§ The data

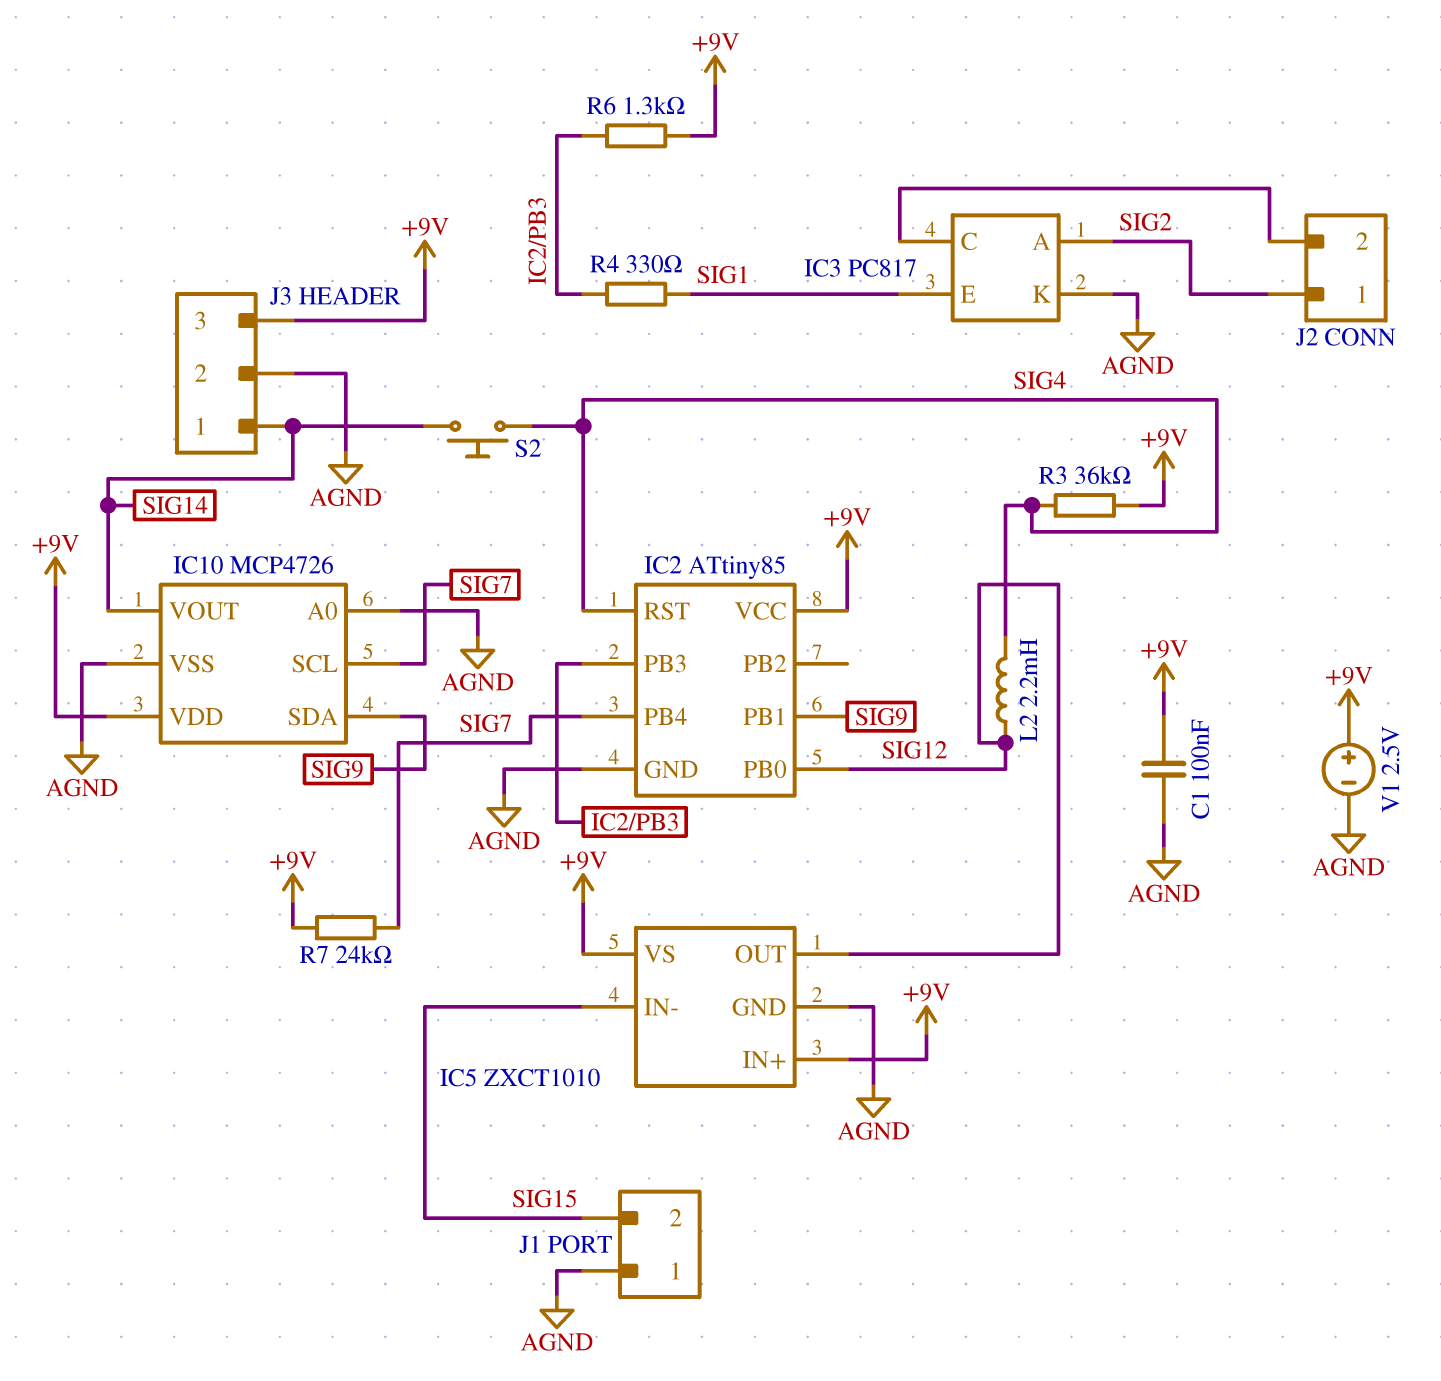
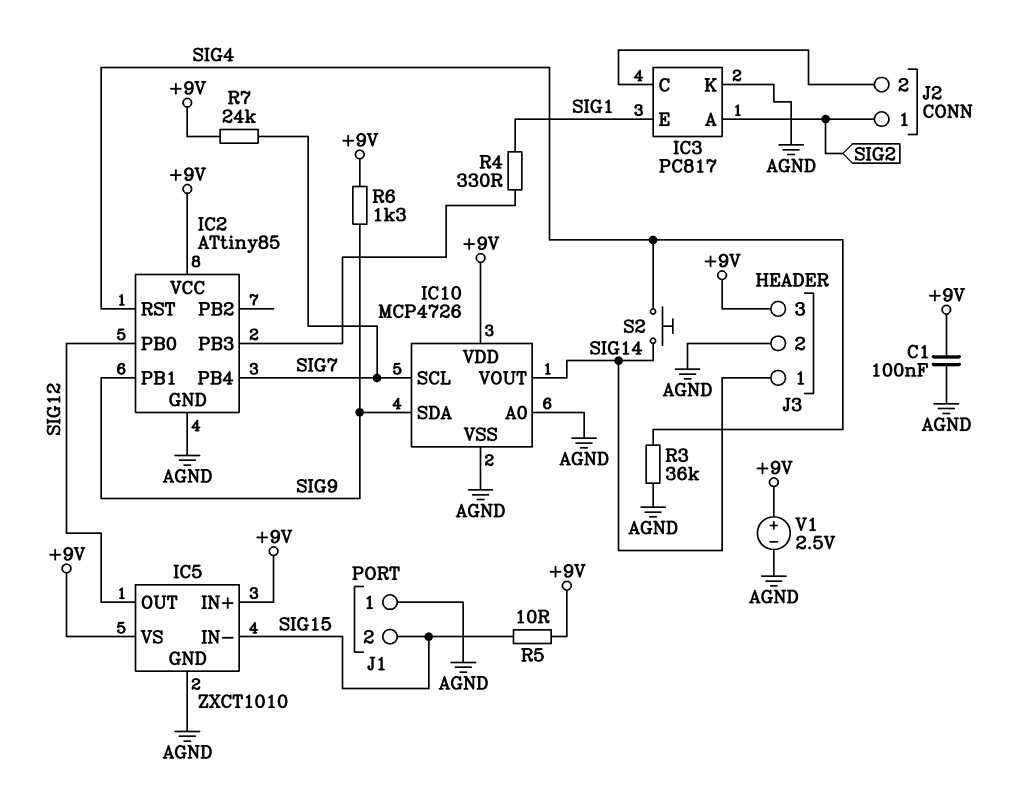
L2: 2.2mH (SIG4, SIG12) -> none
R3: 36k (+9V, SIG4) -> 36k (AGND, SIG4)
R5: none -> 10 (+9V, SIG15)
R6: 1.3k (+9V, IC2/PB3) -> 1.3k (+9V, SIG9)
---
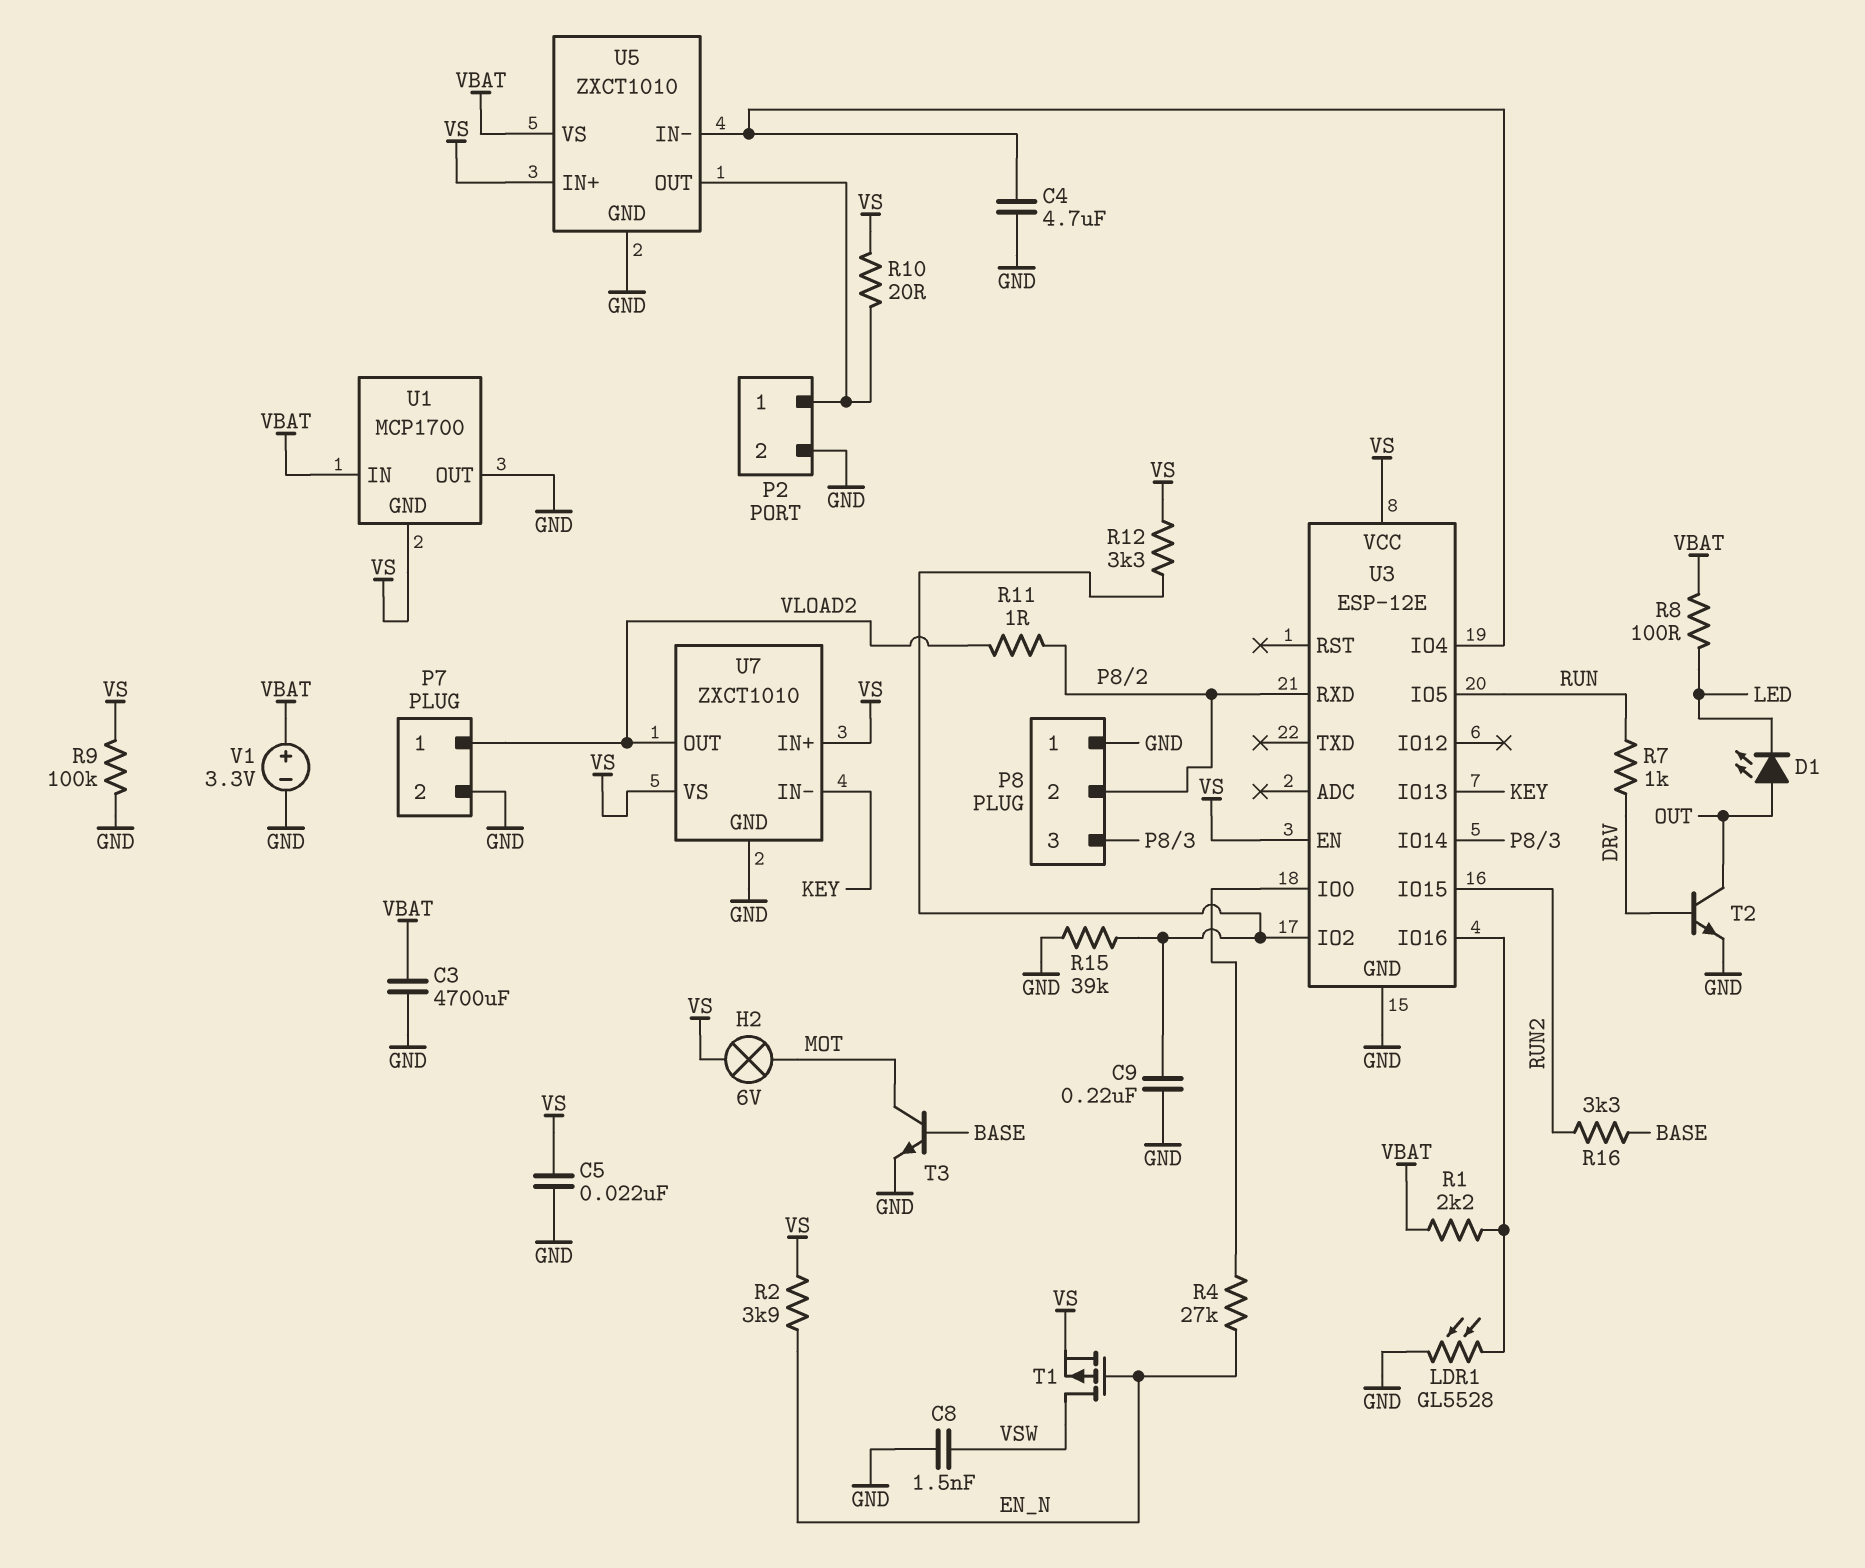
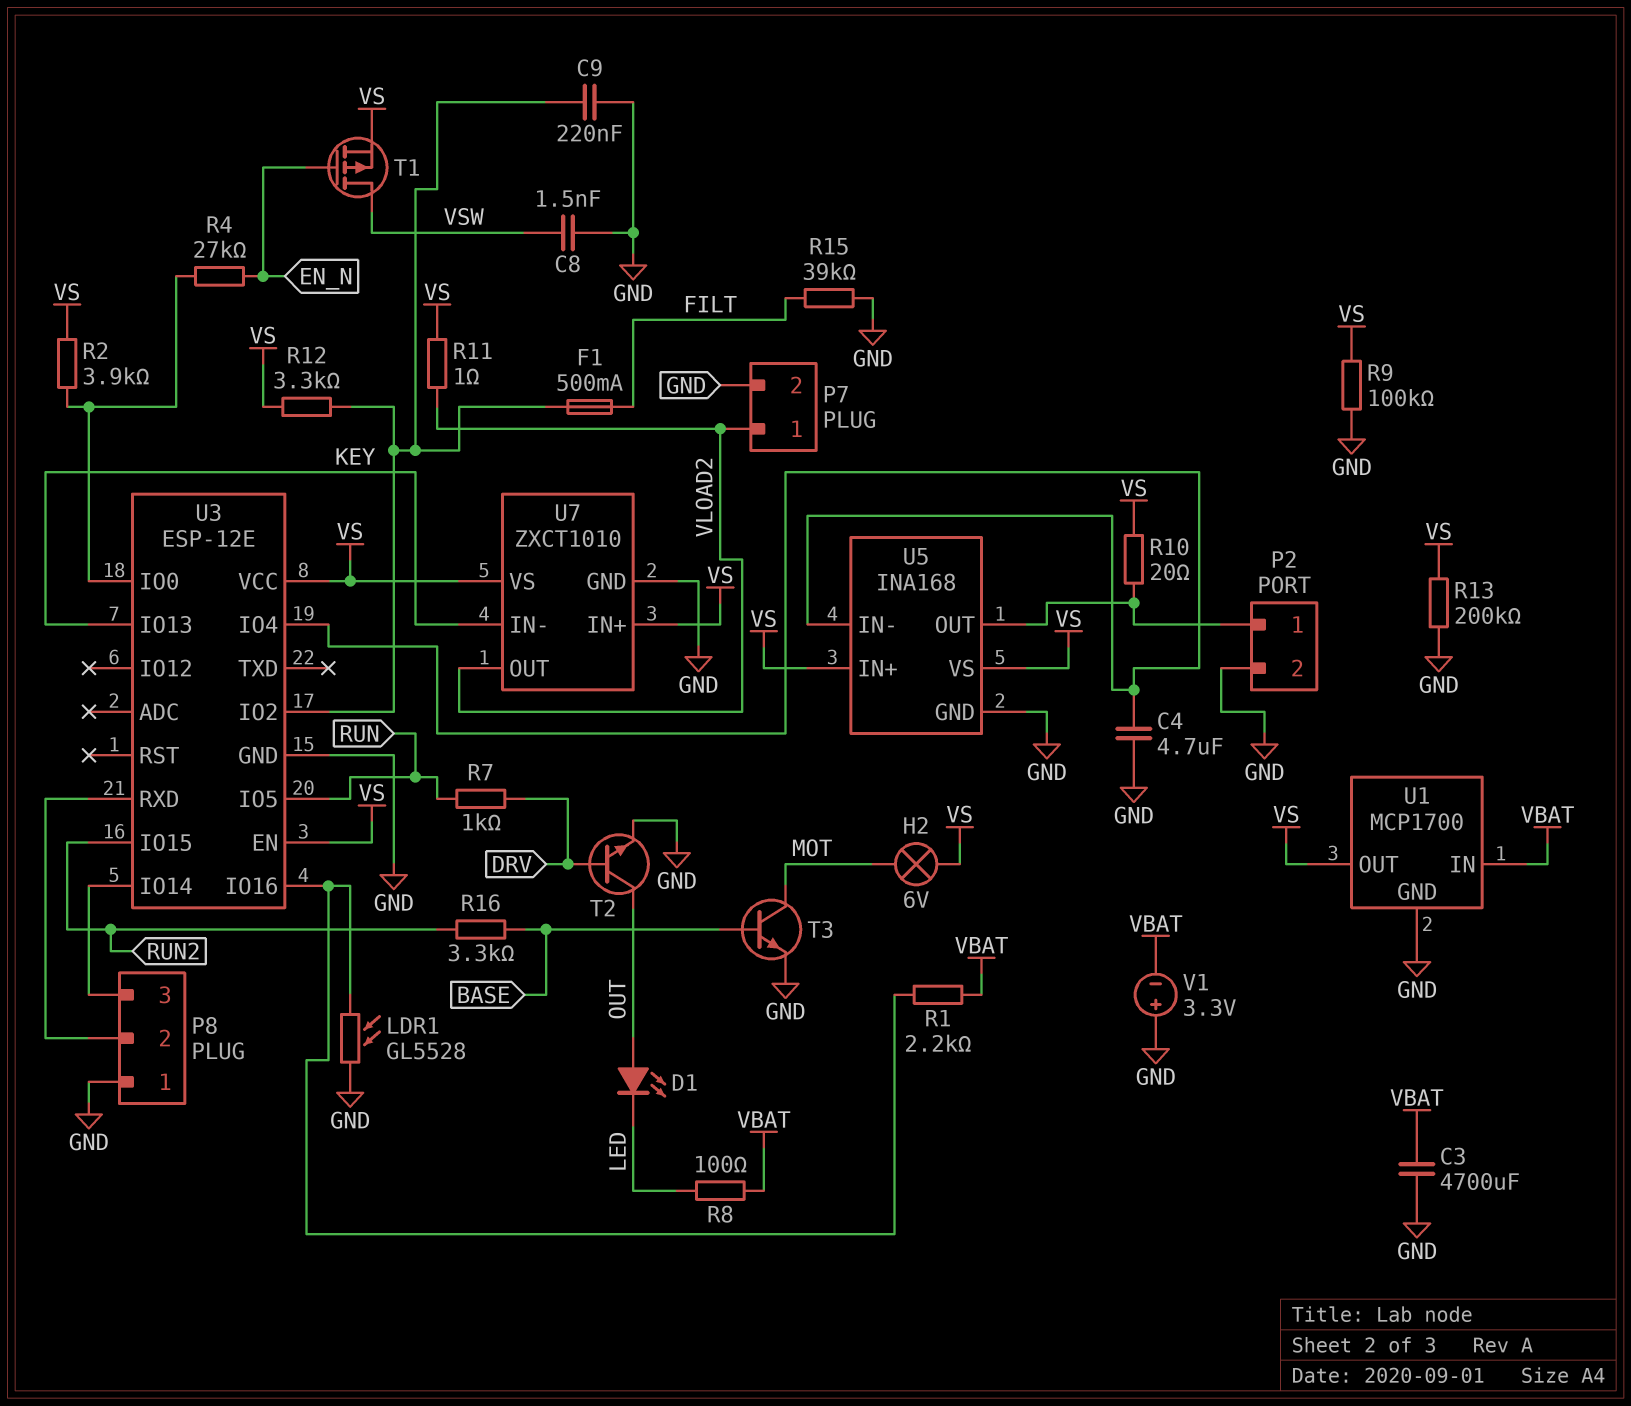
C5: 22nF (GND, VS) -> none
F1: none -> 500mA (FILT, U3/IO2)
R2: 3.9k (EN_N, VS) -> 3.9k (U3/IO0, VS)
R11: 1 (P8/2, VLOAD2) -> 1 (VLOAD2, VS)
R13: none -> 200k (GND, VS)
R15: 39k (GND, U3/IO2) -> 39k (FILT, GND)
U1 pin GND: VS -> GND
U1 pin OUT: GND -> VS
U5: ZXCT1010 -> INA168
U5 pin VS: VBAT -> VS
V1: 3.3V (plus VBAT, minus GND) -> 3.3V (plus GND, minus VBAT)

§ Exercise details
Out of the data above, give again only the lines starting at the one holding "R13: none -> 200k (GND, VS)" and ending at the one holding "V1: 3.3V (plus", unchanged.

§ Written answer
R13: none -> 200k (GND, VS)
R15: 39k (GND, U3/IO2) -> 39k (FILT, GND)
U1 pin GND: VS -> GND
U1 pin OUT: GND -> VS
U5: ZXCT1010 -> INA168
U5 pin VS: VBAT -> VS
V1: 3.3V (plus VBAT, minus GND) -> 3.3V (plus GND, minus VBAT)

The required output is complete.